PROBLEM REQUIREMENTS = Scan the listing for "yellow" and copy out each line that has it.

TASK DATA =
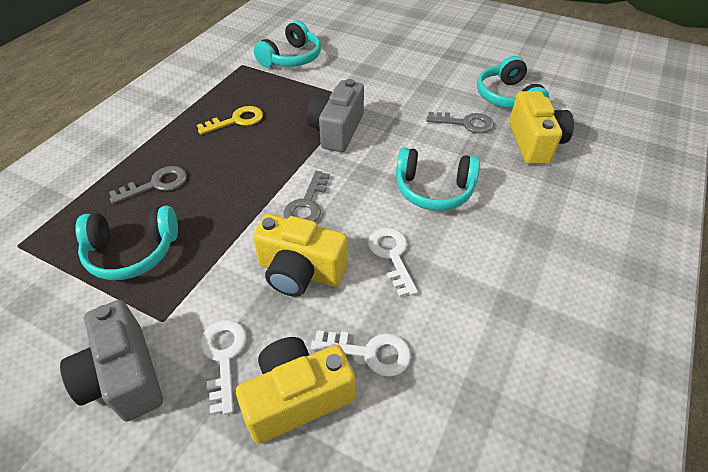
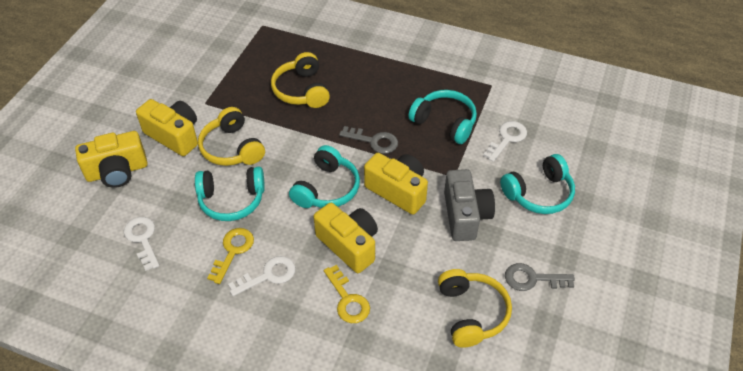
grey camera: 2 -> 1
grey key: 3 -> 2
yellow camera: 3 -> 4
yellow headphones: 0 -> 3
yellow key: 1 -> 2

REPLY TO THE EXERCISE =
yellow camera: 3 -> 4
yellow headphones: 0 -> 3
yellow key: 1 -> 2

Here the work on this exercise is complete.